_Your goal_: Please output exactly the part of the records below that opens with the line containing "(313, 540) = (558, 492): green" and closes with the line containing "(453, 318) = (375, 312): black", both lines included, and nothing else.

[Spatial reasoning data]

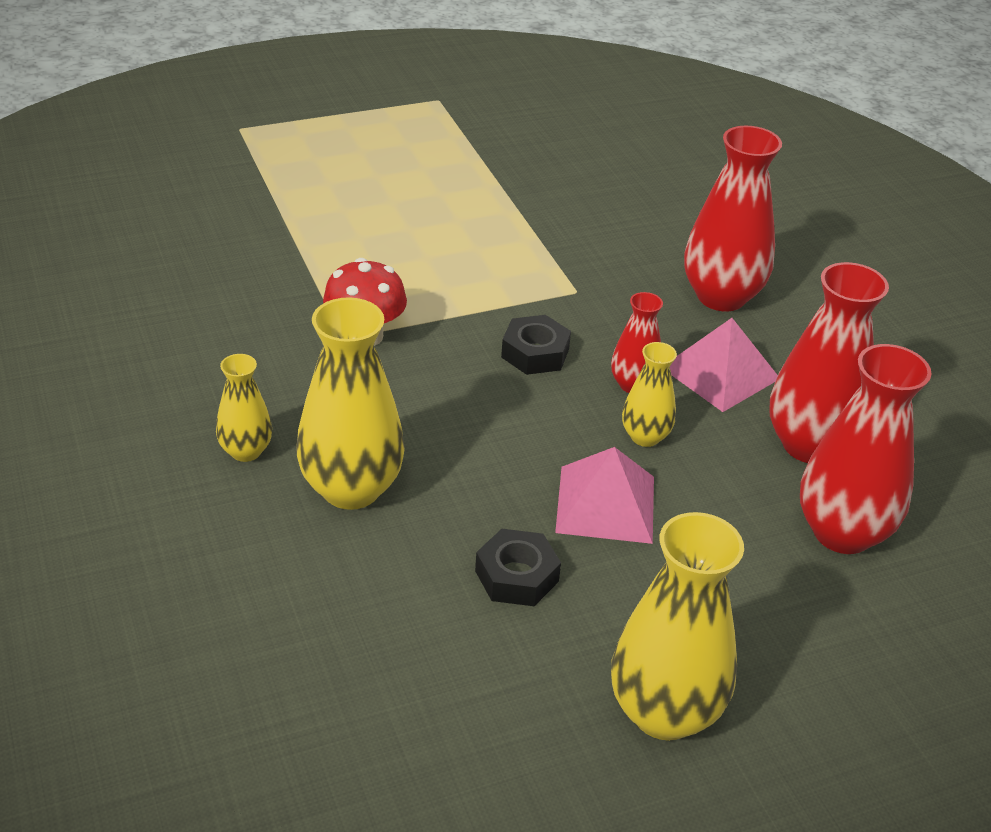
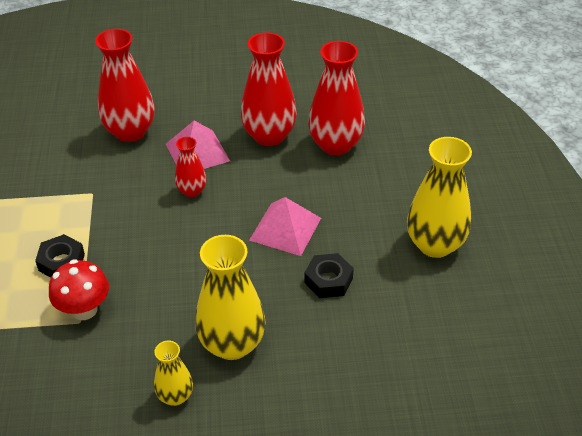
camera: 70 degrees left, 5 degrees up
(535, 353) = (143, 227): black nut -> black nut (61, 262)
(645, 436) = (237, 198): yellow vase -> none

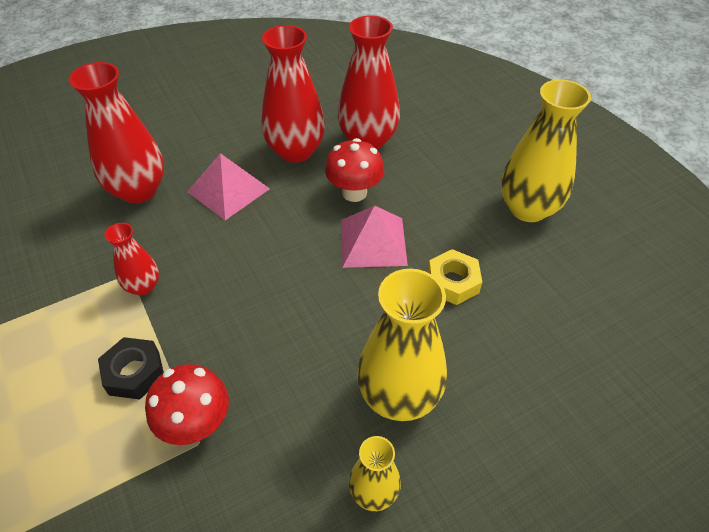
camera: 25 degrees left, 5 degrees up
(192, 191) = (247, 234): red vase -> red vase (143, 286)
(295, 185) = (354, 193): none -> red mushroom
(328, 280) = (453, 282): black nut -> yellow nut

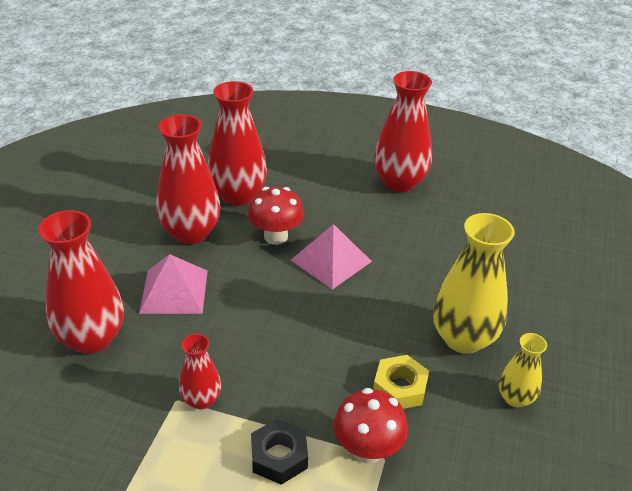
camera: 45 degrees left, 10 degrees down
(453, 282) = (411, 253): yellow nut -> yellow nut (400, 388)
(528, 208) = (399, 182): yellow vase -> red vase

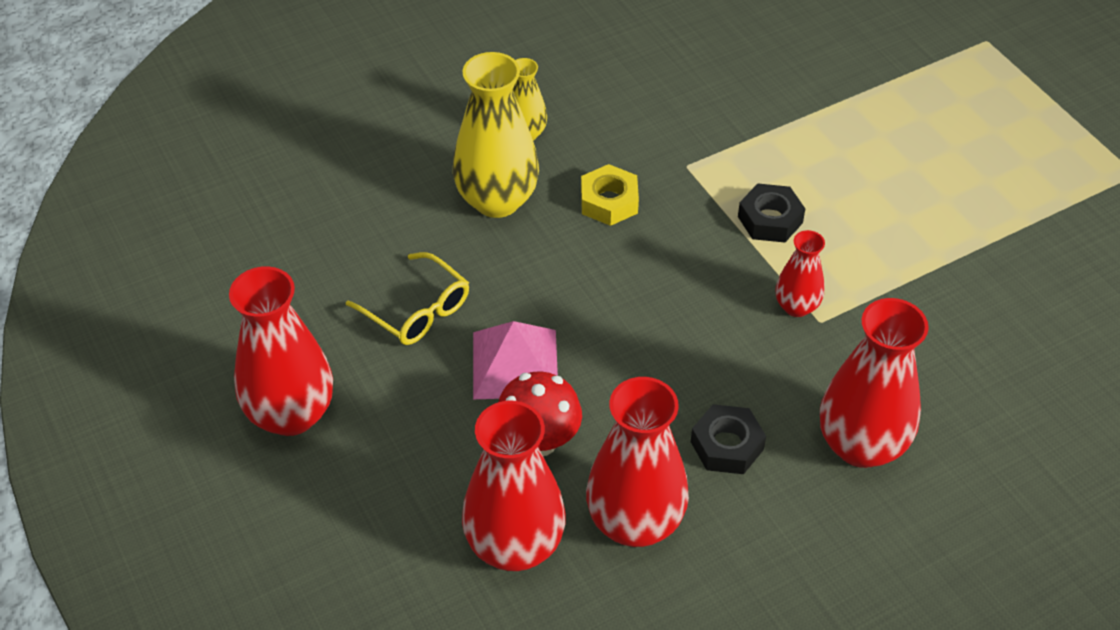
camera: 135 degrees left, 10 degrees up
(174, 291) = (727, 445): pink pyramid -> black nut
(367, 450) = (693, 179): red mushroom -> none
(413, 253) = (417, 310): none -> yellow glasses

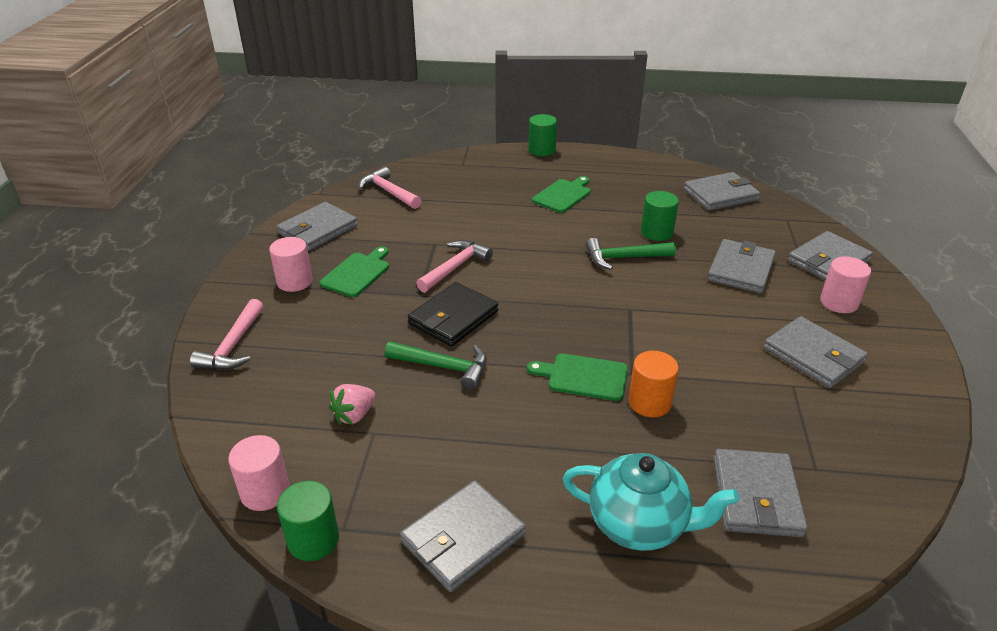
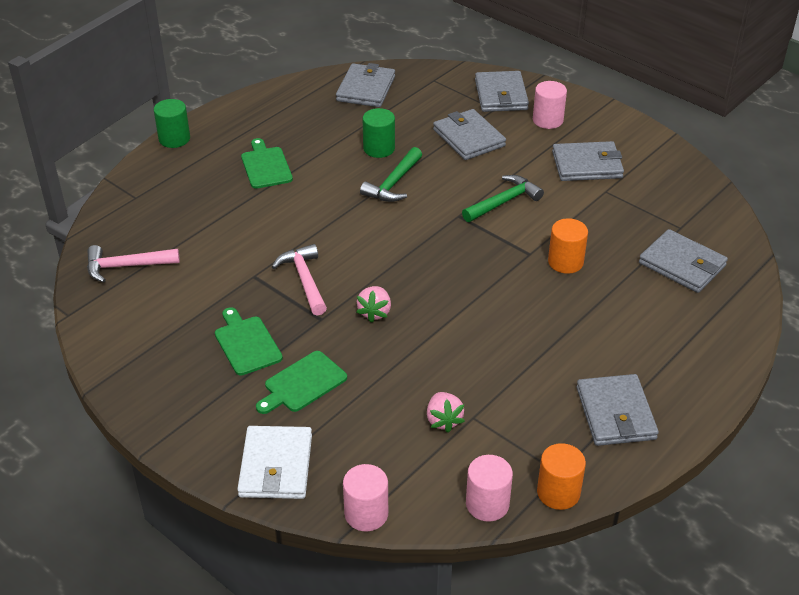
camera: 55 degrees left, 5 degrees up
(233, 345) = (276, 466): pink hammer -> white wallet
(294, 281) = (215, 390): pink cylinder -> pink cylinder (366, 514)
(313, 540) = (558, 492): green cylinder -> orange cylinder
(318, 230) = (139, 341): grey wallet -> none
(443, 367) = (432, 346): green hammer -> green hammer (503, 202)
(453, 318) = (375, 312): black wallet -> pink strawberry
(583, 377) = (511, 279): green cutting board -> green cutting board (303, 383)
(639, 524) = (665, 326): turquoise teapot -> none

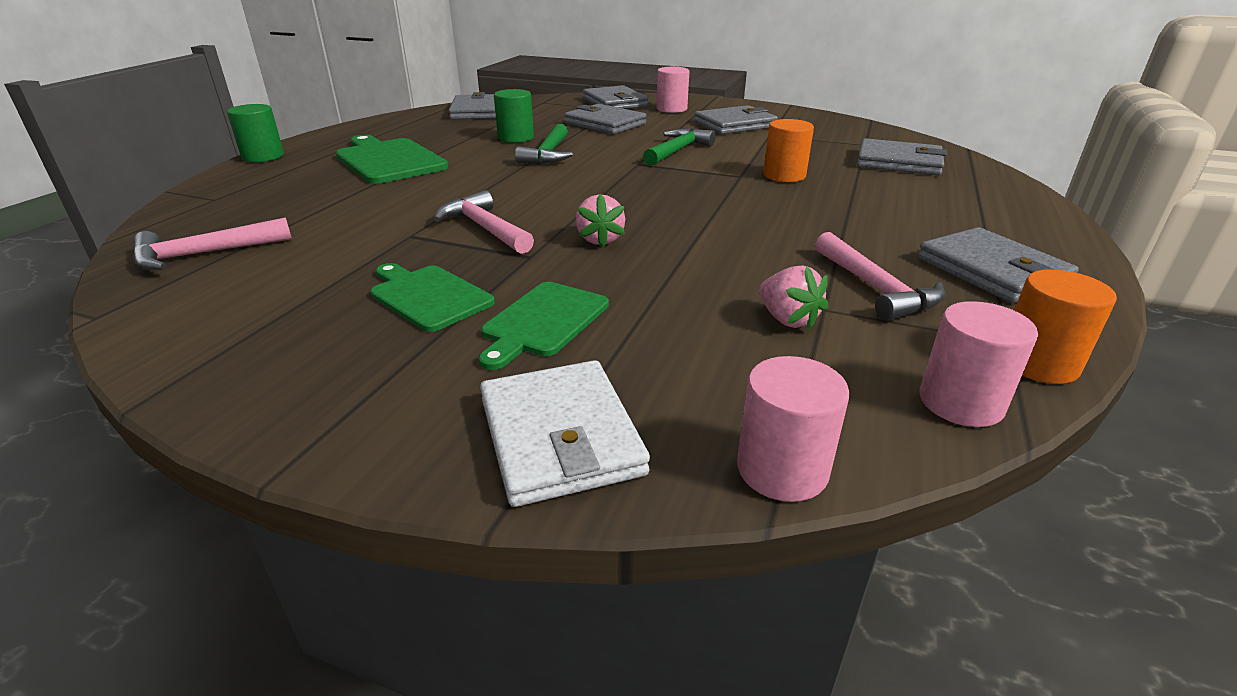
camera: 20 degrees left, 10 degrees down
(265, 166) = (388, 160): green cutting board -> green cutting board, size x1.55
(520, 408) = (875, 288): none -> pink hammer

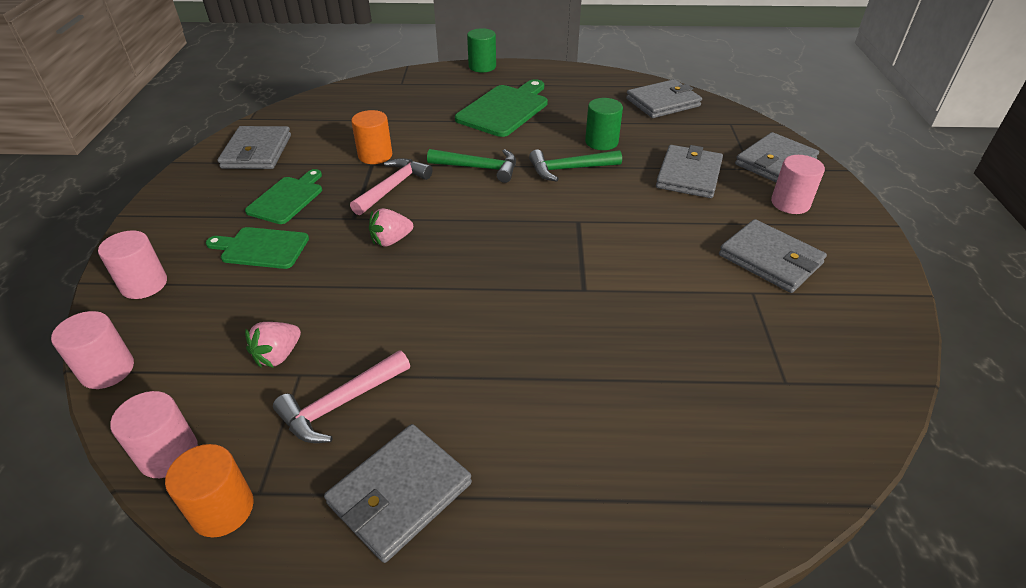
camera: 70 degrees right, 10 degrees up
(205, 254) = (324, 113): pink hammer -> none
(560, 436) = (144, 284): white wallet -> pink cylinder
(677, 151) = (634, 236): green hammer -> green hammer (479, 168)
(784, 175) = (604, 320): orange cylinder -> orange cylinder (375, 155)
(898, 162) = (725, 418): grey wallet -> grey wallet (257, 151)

_Exercise response_:
(313, 540) = (558, 492): green cylinder -> orange cylinder
(318, 230) = (139, 341): grey wallet -> none
(443, 367) = (432, 346): green hammer -> green hammer (503, 202)
(453, 318) = (375, 312): black wallet -> pink strawberry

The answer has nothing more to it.